AIM OF THE EXERCISE: Restate the listing below word for word, and leave its pictures behind.

┌─ STORED DATA

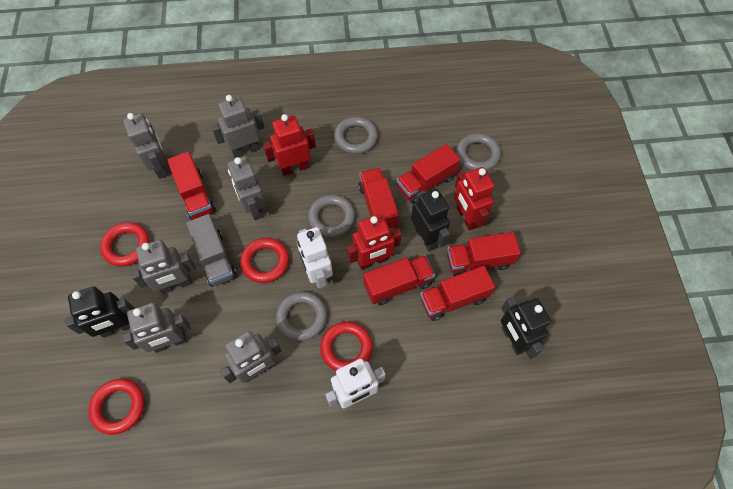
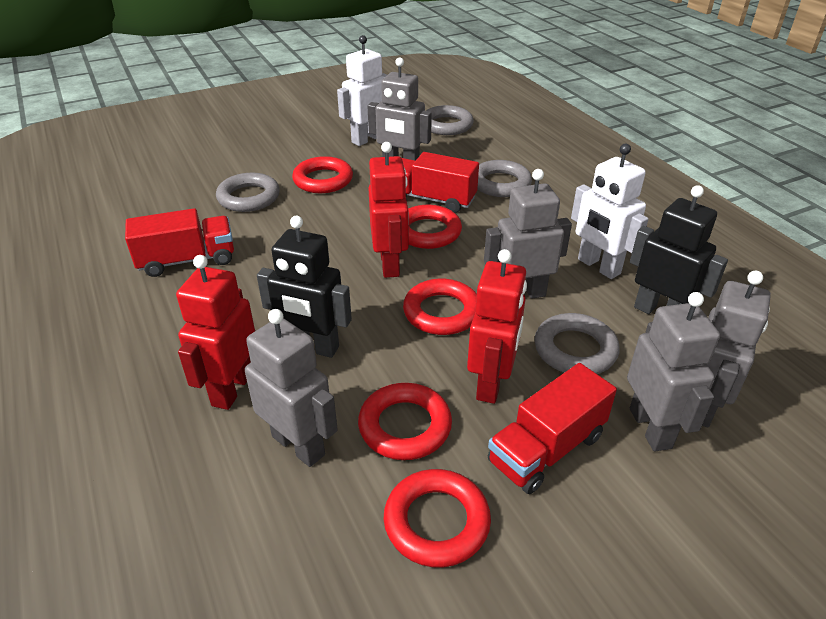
black robot: 3 -> 2
grey robot: 6 -> 5
grey truck: 1 -> 0
red ring: 4 -> 5
red truck: 6 -> 3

└─

RESPONSE TO THE EXERCISE:
black robot: 3 -> 2
grey robot: 6 -> 5
grey truck: 1 -> 0
red ring: 4 -> 5
red truck: 6 -> 3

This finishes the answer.